Required task: Return each of the lines below that contains the string "number".

Stored items:
□ □ □ □

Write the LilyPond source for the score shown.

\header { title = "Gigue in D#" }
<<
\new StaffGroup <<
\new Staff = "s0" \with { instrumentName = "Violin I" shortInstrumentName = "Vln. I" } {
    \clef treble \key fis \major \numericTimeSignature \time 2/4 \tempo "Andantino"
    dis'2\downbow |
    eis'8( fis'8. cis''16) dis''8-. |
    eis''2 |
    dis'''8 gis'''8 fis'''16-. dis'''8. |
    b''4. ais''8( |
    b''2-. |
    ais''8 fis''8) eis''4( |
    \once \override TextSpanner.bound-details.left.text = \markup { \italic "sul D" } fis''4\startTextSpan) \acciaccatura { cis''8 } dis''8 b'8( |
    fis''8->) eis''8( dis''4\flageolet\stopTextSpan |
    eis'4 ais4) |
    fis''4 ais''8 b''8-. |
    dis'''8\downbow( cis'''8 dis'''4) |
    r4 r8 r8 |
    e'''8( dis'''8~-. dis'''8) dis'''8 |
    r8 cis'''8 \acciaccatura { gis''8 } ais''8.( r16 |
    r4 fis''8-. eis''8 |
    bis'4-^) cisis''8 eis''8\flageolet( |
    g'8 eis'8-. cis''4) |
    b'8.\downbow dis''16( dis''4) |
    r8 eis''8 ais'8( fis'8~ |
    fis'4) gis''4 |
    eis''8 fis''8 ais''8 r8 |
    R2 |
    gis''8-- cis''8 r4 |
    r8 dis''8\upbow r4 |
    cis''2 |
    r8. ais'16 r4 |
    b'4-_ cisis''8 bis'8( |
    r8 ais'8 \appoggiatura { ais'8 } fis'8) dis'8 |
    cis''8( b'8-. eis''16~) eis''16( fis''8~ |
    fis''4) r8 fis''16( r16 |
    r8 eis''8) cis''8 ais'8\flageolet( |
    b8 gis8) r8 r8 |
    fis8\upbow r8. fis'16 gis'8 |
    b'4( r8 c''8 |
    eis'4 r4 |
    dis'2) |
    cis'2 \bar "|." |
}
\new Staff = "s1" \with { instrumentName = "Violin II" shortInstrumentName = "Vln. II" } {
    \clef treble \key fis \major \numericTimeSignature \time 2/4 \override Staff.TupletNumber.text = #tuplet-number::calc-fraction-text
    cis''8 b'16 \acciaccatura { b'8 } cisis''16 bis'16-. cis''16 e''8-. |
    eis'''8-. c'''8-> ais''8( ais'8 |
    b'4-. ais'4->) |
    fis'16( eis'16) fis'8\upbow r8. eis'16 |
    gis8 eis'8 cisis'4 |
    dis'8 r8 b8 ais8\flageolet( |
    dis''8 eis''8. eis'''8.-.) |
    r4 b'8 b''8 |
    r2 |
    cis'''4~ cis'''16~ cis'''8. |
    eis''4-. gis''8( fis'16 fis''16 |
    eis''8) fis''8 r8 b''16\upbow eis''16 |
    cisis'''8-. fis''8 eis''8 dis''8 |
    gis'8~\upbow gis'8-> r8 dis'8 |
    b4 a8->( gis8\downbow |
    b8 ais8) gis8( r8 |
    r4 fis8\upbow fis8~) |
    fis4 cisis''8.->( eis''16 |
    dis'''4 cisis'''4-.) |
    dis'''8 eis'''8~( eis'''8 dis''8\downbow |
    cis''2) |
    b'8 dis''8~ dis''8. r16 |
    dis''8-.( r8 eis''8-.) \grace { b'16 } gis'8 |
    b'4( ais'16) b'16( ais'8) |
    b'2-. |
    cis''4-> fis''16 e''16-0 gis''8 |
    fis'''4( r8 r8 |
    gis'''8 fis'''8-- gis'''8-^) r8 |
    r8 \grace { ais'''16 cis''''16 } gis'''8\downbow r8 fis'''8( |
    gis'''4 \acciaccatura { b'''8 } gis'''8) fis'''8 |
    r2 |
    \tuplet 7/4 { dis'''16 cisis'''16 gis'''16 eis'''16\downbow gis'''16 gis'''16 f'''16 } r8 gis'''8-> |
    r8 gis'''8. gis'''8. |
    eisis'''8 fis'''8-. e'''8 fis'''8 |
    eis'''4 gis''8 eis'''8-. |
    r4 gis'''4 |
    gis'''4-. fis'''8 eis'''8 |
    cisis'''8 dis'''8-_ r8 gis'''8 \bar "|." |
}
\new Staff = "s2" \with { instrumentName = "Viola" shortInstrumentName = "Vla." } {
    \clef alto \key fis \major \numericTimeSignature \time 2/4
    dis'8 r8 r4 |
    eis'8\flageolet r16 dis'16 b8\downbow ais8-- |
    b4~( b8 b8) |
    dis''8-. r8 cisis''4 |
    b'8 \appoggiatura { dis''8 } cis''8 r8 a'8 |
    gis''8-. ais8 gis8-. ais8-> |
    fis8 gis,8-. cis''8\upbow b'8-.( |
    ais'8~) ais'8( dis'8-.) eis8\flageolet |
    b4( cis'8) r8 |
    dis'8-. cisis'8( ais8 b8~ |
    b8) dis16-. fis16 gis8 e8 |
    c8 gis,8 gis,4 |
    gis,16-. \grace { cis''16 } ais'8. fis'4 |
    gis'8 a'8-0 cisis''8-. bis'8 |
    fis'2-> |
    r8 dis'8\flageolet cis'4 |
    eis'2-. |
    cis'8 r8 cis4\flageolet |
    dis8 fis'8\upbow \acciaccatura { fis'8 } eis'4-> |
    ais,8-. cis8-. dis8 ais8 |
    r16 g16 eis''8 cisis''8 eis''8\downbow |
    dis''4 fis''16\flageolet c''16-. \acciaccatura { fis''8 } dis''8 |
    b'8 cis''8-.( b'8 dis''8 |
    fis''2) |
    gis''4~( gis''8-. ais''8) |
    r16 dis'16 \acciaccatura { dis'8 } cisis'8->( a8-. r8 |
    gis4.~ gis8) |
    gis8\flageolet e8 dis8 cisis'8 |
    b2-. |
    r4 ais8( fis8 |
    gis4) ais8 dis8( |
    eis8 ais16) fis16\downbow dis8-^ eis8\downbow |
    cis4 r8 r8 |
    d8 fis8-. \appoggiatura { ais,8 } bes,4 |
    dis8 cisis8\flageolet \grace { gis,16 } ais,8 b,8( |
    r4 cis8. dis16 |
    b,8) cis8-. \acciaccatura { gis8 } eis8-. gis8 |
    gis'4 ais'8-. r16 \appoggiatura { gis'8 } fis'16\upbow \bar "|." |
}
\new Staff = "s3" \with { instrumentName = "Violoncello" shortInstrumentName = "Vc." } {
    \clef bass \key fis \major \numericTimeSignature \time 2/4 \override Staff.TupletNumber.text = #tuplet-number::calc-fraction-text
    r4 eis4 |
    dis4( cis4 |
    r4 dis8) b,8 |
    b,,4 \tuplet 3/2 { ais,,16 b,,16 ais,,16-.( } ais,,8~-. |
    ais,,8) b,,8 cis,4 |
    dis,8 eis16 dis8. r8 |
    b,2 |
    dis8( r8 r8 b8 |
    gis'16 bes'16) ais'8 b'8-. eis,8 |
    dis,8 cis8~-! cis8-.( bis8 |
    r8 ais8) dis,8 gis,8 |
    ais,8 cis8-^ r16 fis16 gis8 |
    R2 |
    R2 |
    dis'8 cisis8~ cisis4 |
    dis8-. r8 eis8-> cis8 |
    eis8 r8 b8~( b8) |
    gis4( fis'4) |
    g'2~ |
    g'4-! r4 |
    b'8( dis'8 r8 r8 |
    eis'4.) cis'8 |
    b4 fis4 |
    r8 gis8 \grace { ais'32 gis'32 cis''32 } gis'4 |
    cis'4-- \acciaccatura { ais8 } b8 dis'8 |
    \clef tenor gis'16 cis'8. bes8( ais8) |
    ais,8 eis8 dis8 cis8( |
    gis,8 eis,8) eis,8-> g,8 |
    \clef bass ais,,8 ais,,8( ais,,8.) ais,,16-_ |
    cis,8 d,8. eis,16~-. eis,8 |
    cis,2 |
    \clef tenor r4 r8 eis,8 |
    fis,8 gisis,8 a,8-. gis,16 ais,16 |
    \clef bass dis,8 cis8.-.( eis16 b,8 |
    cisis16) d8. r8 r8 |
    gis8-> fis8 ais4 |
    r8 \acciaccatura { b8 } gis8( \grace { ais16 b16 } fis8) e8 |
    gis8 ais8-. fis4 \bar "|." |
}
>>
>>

□ □ □ □

Solution to the problem:
    \clef treble \key fis \major \numericTimeSignature \time 2/4 \override Staff.TupletNumber.text = #tuplet-number::calc-fraction-text
    \clef bass \key fis \major \numericTimeSignature \time 2/4 \override Staff.TupletNumber.text = #tuplet-number::calc-fraction-text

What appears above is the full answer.